*Records shown:*
########################################

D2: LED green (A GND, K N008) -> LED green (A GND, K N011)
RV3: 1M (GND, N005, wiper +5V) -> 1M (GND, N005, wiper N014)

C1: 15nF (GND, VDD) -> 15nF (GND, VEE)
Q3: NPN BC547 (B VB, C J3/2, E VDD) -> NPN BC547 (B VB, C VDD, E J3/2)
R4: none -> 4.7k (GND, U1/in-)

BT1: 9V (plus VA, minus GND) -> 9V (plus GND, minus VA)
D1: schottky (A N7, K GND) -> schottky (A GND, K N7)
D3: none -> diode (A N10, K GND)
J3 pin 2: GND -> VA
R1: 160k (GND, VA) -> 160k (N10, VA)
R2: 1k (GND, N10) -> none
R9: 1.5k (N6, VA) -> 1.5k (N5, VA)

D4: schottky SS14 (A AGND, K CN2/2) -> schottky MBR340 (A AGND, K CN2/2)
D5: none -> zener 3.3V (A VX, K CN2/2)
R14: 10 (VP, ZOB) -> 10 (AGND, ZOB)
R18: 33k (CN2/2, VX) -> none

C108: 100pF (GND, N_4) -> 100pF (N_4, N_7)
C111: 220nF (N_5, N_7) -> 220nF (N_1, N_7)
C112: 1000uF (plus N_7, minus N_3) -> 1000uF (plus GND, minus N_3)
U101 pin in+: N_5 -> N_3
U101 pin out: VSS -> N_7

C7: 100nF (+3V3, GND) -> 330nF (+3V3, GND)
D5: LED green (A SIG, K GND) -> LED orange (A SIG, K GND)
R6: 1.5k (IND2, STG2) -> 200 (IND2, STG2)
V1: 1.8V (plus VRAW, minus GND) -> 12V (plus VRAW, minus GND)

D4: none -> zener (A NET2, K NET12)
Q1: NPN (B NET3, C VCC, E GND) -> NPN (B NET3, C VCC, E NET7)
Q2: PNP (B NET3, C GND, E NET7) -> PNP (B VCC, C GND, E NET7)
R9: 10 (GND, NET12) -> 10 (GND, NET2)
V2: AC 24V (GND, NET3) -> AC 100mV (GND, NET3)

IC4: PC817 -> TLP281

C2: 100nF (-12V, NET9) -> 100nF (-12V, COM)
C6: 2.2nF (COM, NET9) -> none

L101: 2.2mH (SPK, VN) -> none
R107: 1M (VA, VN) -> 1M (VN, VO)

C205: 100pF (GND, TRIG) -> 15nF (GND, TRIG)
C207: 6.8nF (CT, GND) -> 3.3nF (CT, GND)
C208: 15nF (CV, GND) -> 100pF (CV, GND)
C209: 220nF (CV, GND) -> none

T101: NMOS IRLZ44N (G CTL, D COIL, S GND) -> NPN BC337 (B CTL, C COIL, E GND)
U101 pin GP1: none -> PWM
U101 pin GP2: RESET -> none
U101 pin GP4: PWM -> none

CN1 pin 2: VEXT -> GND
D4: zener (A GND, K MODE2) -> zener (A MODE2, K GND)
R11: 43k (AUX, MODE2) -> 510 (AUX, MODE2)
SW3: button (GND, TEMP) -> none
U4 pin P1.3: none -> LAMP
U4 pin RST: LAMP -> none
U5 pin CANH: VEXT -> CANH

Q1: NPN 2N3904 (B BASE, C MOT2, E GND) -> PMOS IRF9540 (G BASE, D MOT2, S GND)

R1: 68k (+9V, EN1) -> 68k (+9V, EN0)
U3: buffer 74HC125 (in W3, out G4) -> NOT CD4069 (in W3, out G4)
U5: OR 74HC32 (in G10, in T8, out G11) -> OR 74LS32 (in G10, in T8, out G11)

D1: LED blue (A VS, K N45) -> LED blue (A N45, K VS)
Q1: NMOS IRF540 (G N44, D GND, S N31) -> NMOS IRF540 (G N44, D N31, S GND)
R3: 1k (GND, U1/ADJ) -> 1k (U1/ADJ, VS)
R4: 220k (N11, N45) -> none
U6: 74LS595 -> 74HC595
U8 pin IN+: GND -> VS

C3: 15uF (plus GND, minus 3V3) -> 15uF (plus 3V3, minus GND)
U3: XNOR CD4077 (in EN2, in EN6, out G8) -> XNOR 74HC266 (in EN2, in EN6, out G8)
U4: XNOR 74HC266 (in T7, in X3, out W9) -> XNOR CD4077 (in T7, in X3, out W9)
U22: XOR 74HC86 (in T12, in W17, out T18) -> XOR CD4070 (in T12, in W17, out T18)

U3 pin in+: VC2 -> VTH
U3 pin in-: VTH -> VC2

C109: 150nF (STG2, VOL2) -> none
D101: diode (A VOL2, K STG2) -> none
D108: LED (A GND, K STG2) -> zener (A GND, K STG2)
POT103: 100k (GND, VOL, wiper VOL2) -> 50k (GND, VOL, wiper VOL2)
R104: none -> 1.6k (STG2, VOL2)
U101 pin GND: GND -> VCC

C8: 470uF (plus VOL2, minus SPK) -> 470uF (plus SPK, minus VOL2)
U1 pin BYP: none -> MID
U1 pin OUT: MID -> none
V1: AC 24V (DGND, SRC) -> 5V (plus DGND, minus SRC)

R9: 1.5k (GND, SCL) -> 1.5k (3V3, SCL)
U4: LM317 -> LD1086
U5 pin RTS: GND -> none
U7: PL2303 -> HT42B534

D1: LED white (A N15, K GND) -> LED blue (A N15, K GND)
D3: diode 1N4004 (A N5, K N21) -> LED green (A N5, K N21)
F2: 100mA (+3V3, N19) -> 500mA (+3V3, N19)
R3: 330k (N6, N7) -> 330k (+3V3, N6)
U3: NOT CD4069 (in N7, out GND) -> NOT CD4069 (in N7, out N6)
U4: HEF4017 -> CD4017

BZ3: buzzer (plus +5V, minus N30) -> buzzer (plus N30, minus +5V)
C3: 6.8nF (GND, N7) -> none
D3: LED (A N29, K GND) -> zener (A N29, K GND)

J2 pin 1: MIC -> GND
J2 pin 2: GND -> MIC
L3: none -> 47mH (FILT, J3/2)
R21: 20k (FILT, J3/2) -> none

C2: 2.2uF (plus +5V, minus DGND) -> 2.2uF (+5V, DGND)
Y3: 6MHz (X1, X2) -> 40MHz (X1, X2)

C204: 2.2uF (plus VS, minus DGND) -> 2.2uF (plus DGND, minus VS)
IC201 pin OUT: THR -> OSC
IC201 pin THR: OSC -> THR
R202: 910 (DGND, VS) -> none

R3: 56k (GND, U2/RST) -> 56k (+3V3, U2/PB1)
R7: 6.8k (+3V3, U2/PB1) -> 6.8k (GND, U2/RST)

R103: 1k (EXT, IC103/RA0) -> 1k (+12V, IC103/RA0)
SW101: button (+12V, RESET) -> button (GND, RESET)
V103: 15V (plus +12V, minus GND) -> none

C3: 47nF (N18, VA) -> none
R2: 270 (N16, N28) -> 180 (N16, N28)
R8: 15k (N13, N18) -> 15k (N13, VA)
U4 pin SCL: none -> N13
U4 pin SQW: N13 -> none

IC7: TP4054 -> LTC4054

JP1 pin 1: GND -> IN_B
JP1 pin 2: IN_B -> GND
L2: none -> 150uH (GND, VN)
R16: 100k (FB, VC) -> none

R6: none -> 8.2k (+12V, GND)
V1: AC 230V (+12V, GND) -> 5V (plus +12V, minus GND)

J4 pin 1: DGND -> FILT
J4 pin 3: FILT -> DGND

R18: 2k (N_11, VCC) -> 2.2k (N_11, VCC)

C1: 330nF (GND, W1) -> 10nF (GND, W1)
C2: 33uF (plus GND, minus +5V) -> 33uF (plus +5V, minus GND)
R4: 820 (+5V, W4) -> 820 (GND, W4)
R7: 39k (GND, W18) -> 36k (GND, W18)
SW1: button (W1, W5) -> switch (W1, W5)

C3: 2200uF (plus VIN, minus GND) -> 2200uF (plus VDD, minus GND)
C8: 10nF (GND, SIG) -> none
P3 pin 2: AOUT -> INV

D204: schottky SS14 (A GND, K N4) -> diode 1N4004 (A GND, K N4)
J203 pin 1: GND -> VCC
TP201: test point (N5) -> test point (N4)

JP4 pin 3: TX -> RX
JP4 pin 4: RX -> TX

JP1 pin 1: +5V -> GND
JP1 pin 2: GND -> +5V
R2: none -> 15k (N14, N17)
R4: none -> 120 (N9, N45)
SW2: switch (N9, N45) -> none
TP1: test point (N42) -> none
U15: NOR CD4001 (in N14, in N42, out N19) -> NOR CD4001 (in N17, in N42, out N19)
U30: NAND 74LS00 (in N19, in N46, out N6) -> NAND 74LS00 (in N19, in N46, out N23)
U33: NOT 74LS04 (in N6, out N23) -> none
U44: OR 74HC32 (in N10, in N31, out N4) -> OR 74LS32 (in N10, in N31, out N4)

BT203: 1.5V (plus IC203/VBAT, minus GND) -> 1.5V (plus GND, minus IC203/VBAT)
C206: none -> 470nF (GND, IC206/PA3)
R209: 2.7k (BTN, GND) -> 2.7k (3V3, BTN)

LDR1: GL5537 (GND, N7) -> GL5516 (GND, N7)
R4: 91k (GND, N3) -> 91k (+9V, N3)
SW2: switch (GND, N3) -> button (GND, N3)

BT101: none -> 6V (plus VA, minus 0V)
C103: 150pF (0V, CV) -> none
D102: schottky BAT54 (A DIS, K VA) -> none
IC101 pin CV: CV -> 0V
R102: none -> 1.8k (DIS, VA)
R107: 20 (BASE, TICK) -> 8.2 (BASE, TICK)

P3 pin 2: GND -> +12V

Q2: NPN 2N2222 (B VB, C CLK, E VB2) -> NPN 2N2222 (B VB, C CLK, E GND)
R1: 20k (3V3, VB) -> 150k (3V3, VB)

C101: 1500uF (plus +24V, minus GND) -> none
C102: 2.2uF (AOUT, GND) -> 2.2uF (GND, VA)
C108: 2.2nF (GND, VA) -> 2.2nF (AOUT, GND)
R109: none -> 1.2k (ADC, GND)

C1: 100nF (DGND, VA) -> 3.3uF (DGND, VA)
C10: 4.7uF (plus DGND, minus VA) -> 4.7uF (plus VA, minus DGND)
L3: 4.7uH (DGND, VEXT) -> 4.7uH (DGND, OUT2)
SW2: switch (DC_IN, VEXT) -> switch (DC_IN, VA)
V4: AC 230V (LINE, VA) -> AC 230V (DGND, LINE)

########################################

*Task objective:* Of all the entries above, output exactly the lines between the one holding "IC4: PC817 -> TLP281" and the one holding "C109: 150nF (STG2, VOL2) -> none", inclusive.

*Reply:*
IC4: PC817 -> TLP281

C2: 100nF (-12V, NET9) -> 100nF (-12V, COM)
C6: 2.2nF (COM, NET9) -> none

L101: 2.2mH (SPK, VN) -> none
R107: 1M (VA, VN) -> 1M (VN, VO)

C205: 100pF (GND, TRIG) -> 15nF (GND, TRIG)
C207: 6.8nF (CT, GND) -> 3.3nF (CT, GND)
C208: 15nF (CV, GND) -> 100pF (CV, GND)
C209: 220nF (CV, GND) -> none

T101: NMOS IRLZ44N (G CTL, D COIL, S GND) -> NPN BC337 (B CTL, C COIL, E GND)
U101 pin GP1: none -> PWM
U101 pin GP2: RESET -> none
U101 pin GP4: PWM -> none

CN1 pin 2: VEXT -> GND
D4: zener (A GND, K MODE2) -> zener (A MODE2, K GND)
R11: 43k (AUX, MODE2) -> 510 (AUX, MODE2)
SW3: button (GND, TEMP) -> none
U4 pin P1.3: none -> LAMP
U4 pin RST: LAMP -> none
U5 pin CANH: VEXT -> CANH

Q1: NPN 2N3904 (B BASE, C MOT2, E GND) -> PMOS IRF9540 (G BASE, D MOT2, S GND)

R1: 68k (+9V, EN1) -> 68k (+9V, EN0)
U3: buffer 74HC125 (in W3, out G4) -> NOT CD4069 (in W3, out G4)
U5: OR 74HC32 (in G10, in T8, out G11) -> OR 74LS32 (in G10, in T8, out G11)

D1: LED blue (A VS, K N45) -> LED blue (A N45, K VS)
Q1: NMOS IRF540 (G N44, D GND, S N31) -> NMOS IRF540 (G N44, D N31, S GND)
R3: 1k (GND, U1/ADJ) -> 1k (U1/ADJ, VS)
R4: 220k (N11, N45) -> none
U6: 74LS595 -> 74HC595
U8 pin IN+: GND -> VS

C3: 15uF (plus GND, minus 3V3) -> 15uF (plus 3V3, minus GND)
U3: XNOR CD4077 (in EN2, in EN6, out G8) -> XNOR 74HC266 (in EN2, in EN6, out G8)
U4: XNOR 74HC266 (in T7, in X3, out W9) -> XNOR CD4077 (in T7, in X3, out W9)
U22: XOR 74HC86 (in T12, in W17, out T18) -> XOR CD4070 (in T12, in W17, out T18)

U3 pin in+: VC2 -> VTH
U3 pin in-: VTH -> VC2

C109: 150nF (STG2, VOL2) -> none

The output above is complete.